[Records contained in a dataset]
______
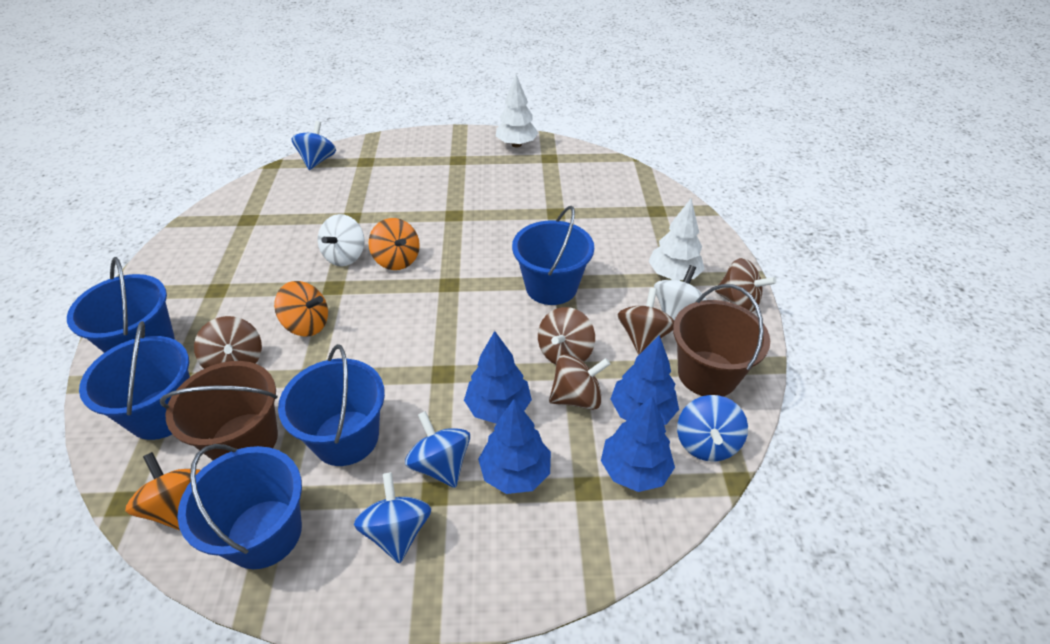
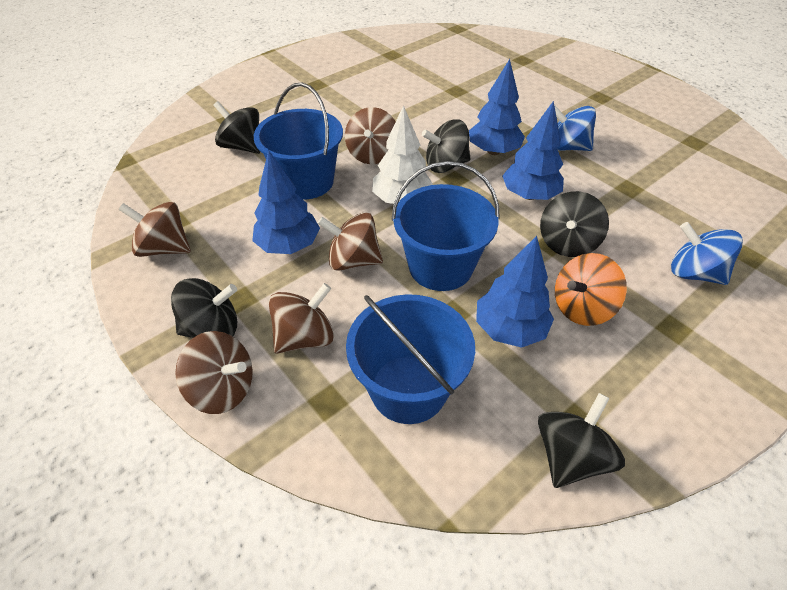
black spinning top: 0 -> 5
blue bucket: 5 -> 3
blue spinning top: 4 -> 2
brown bucket: 2 -> 0
orange spinning top: 3 -> 1
white spinning top: 2 -> 0
white tree: 2 -> 1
______
## WHAT YOU HAVE TO DO
Set down no line except those from the one with "brown bucket: 2 -> 0" to the last line of the data, inclusive, each exactly as written.

## EXERCISE SOLUTION
brown bucket: 2 -> 0
orange spinning top: 3 -> 1
white spinning top: 2 -> 0
white tree: 2 -> 1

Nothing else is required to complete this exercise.